> _GOAL OF THE EXERCISE_: Everything in the data below is left aside except the lines from the one containing "C201: 4.7uF (+24V, GND)" through the one containing "U220: NOT (in"; repeat those exactly.

> _SUPPLIED DATA_:
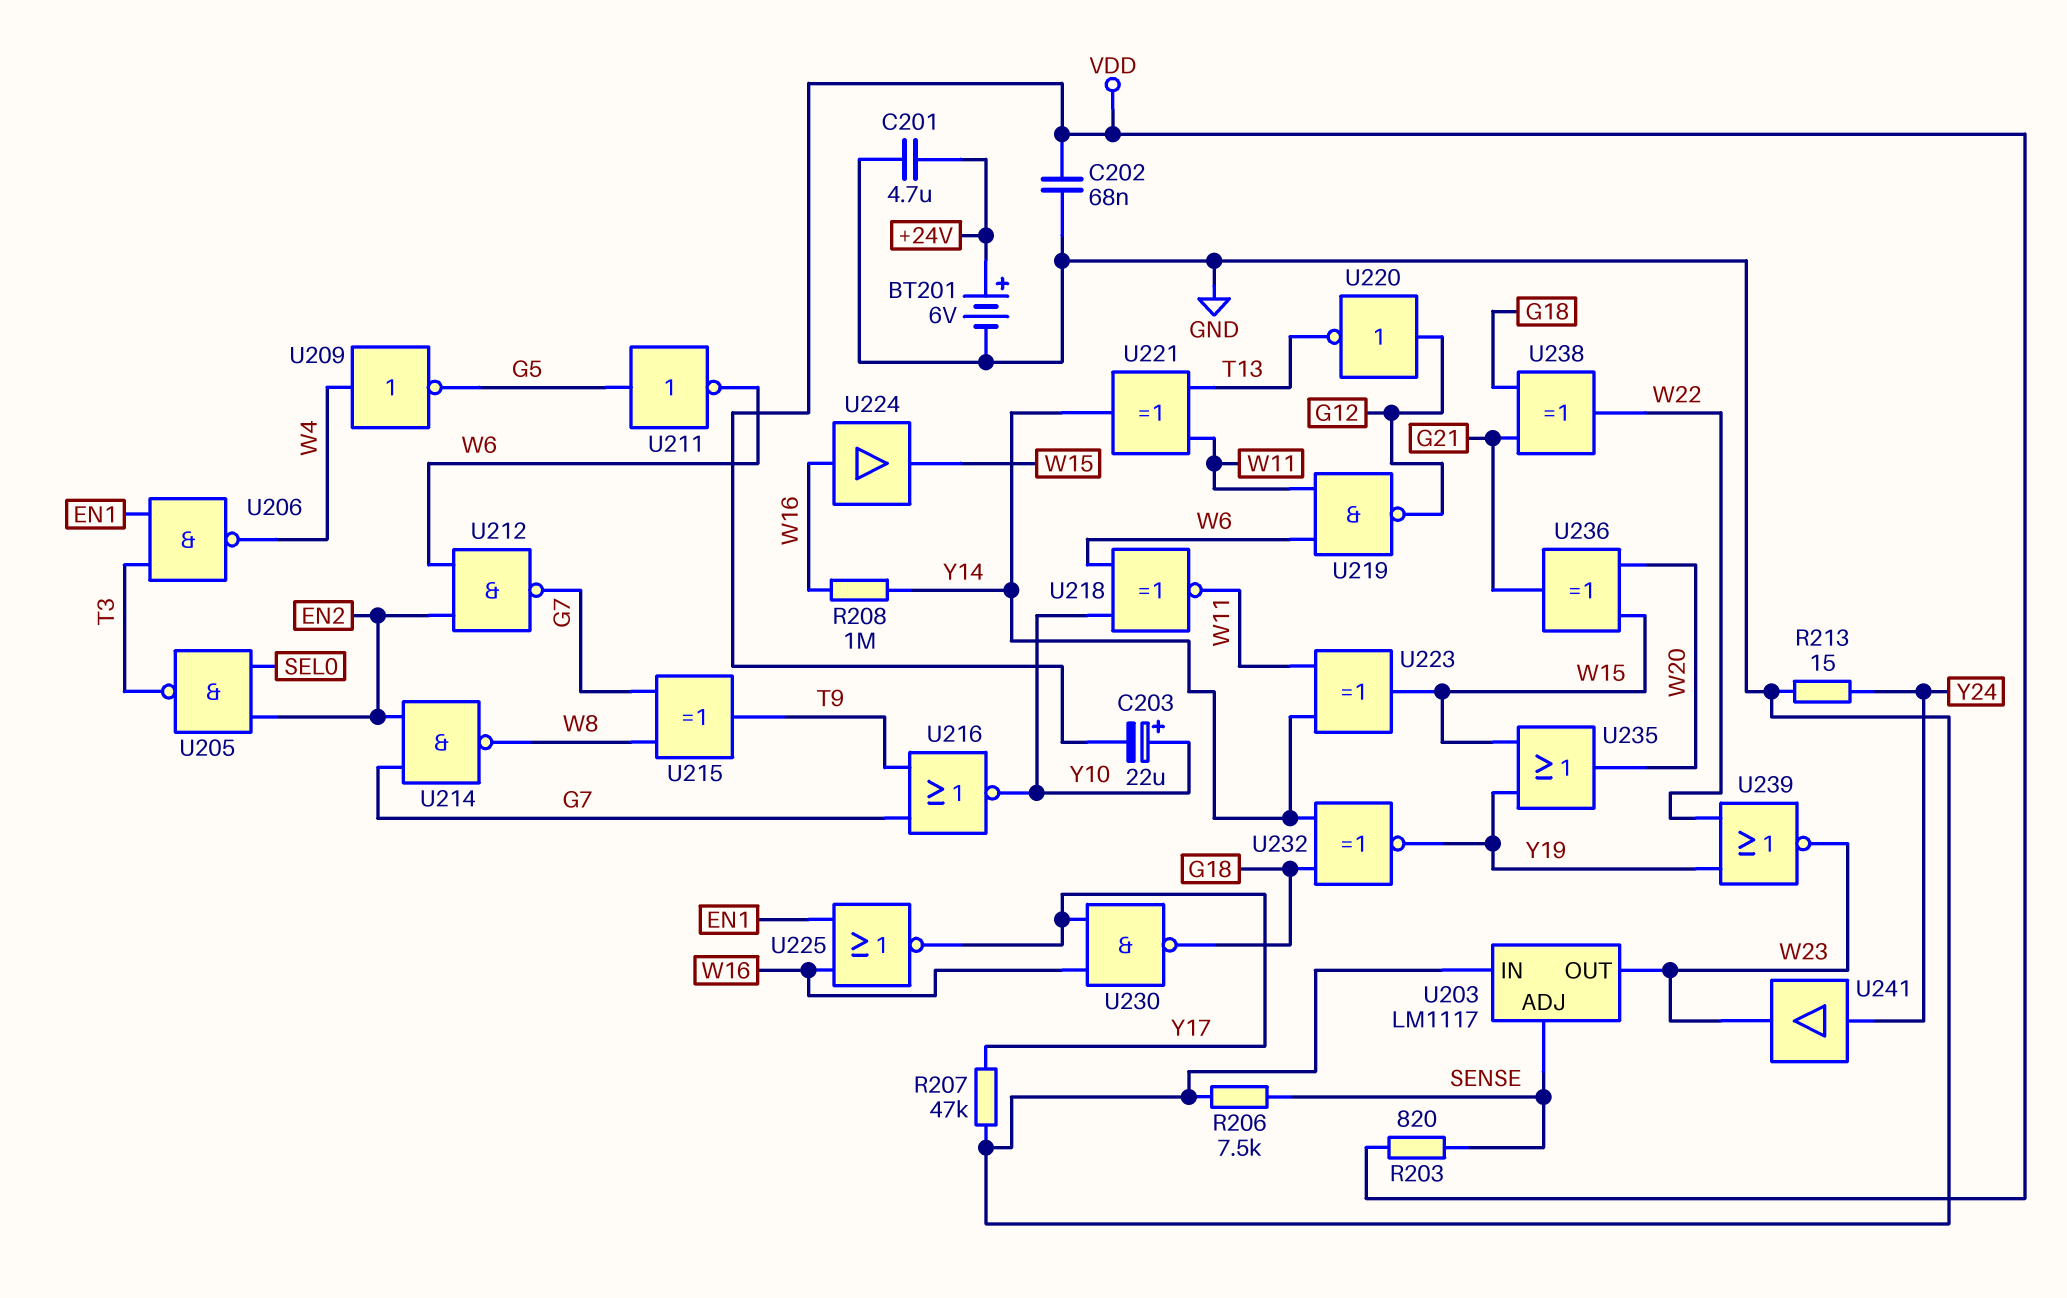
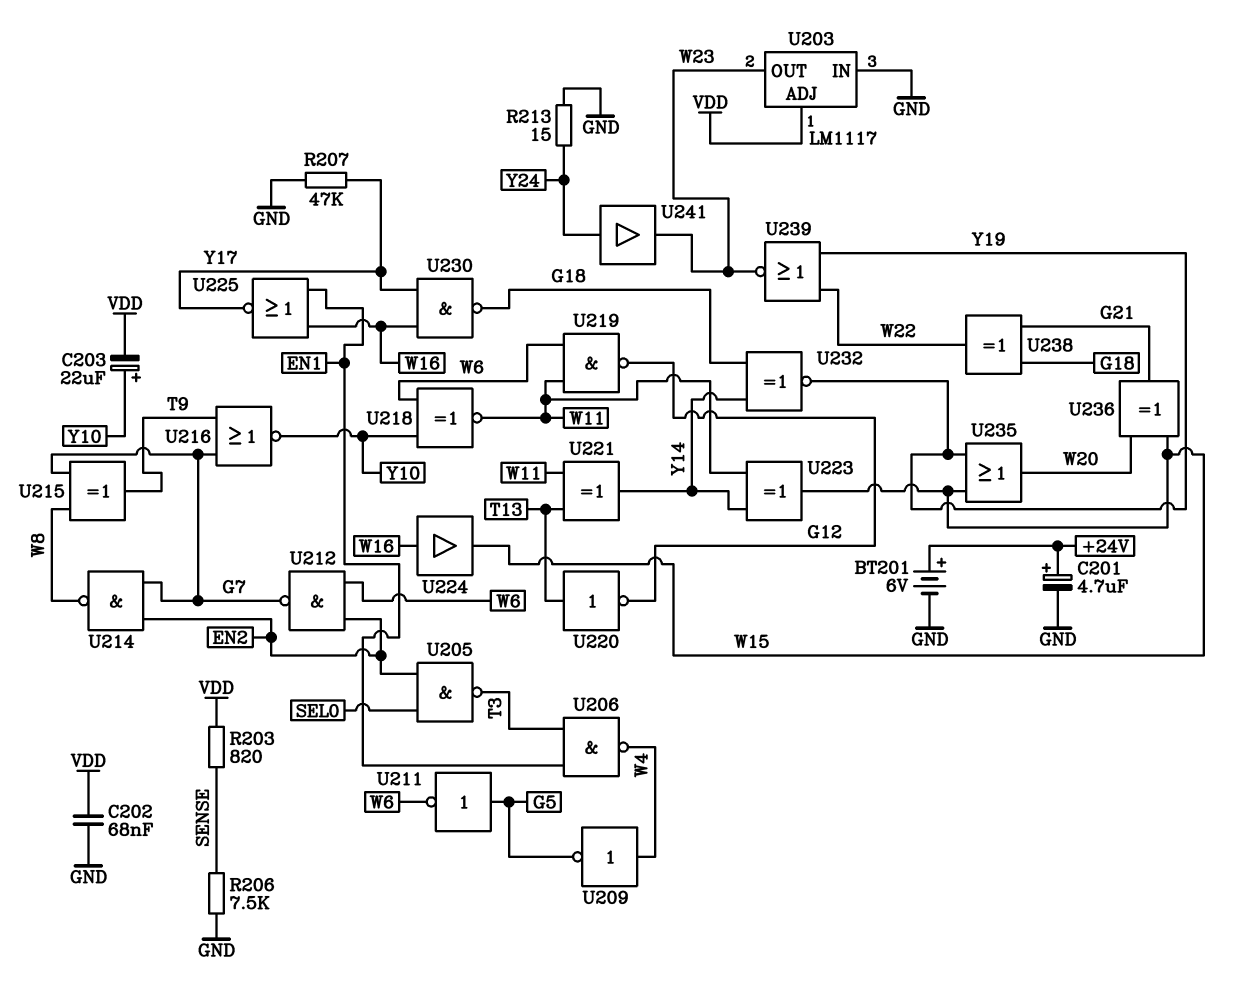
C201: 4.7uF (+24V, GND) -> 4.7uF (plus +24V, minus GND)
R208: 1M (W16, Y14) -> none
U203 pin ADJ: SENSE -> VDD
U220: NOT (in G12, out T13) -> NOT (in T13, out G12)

--

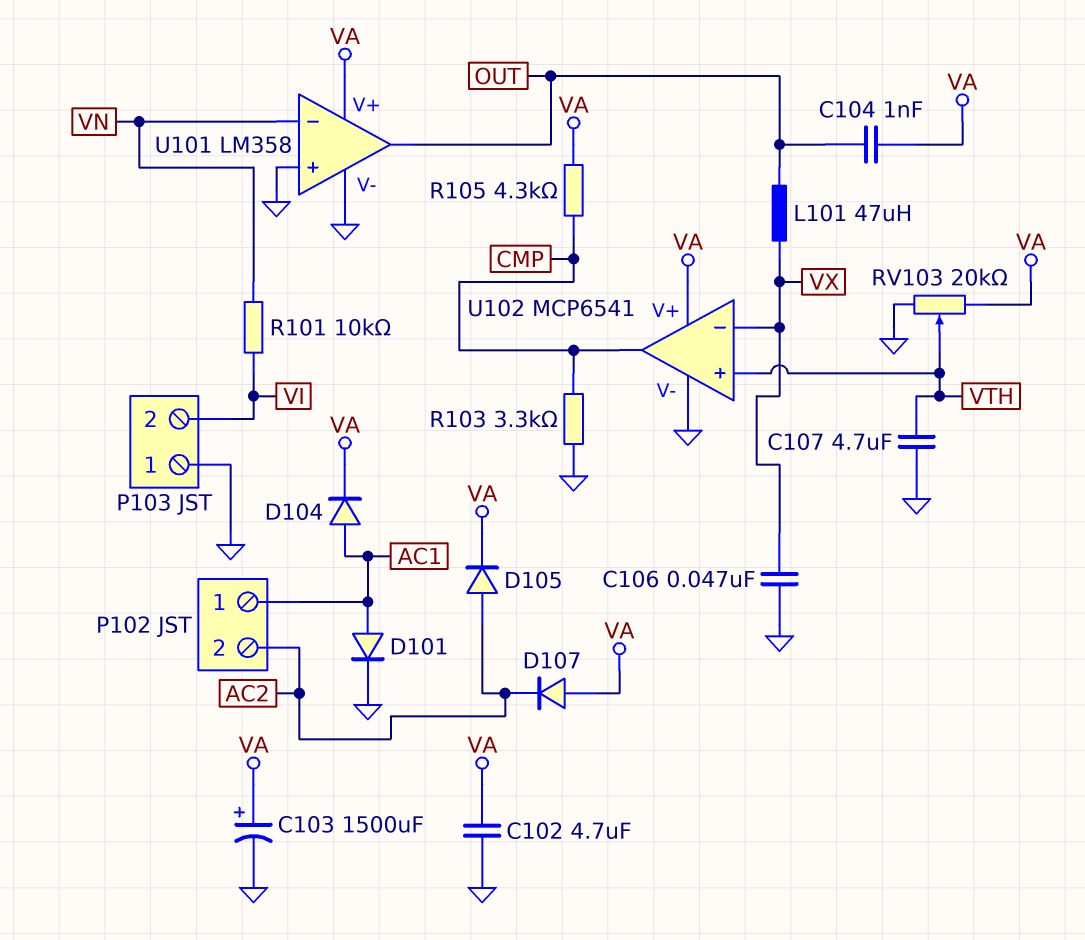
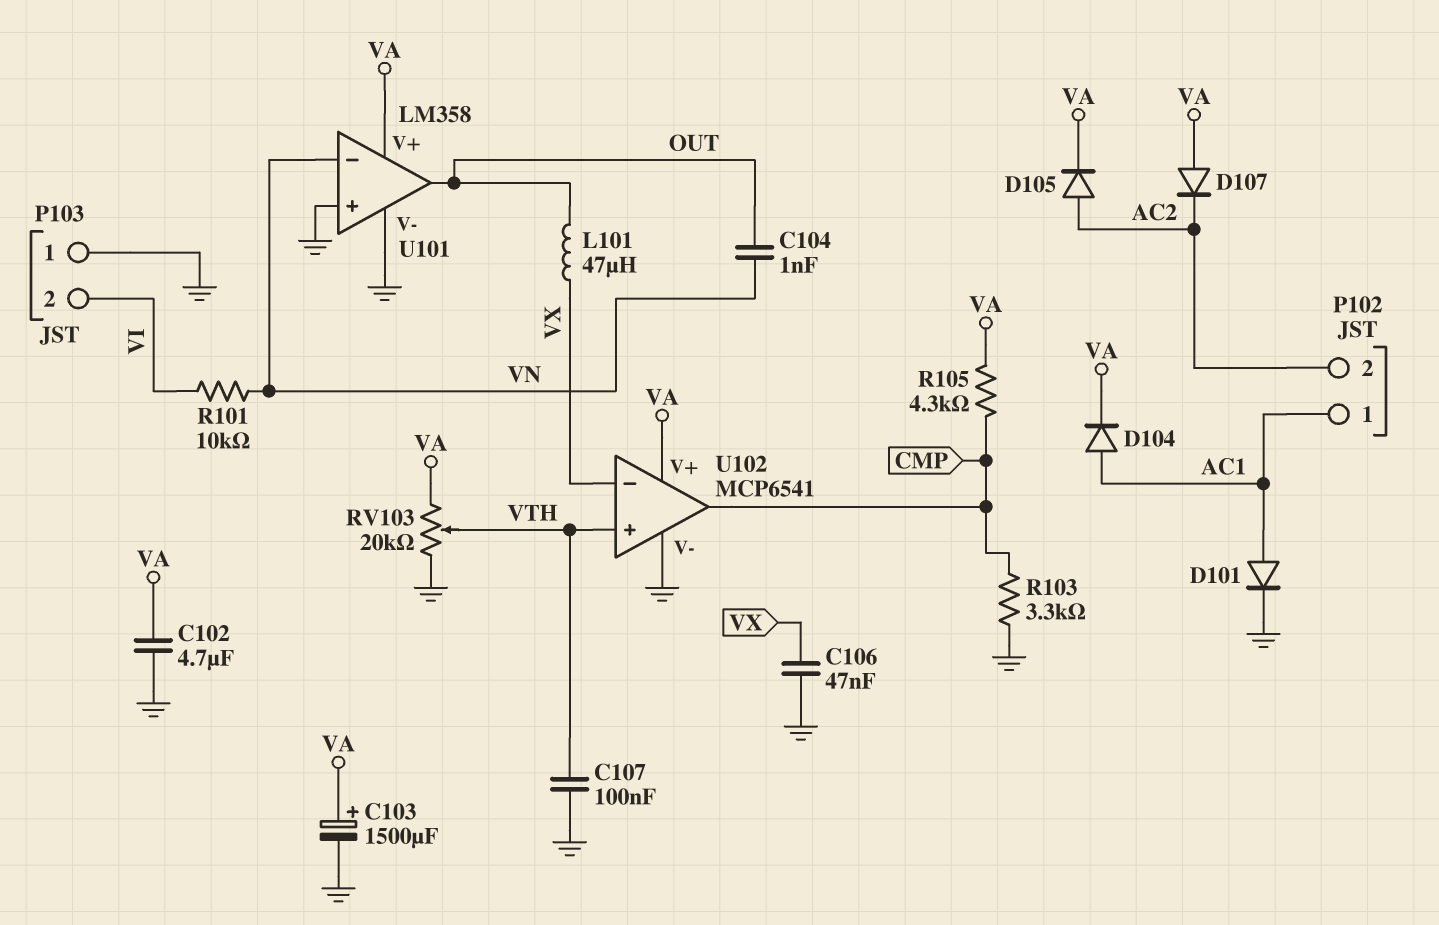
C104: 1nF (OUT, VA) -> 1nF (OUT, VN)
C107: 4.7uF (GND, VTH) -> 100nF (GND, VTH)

...

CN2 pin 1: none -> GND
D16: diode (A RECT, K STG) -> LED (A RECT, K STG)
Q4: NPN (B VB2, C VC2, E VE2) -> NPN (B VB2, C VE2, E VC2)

> _SOLUTION FOR THIS EXERCISE_:
C201: 4.7uF (+24V, GND) -> 4.7uF (plus +24V, minus GND)
R208: 1M (W16, Y14) -> none
U203 pin ADJ: SENSE -> VDD
U220: NOT (in G12, out T13) -> NOT (in T13, out G12)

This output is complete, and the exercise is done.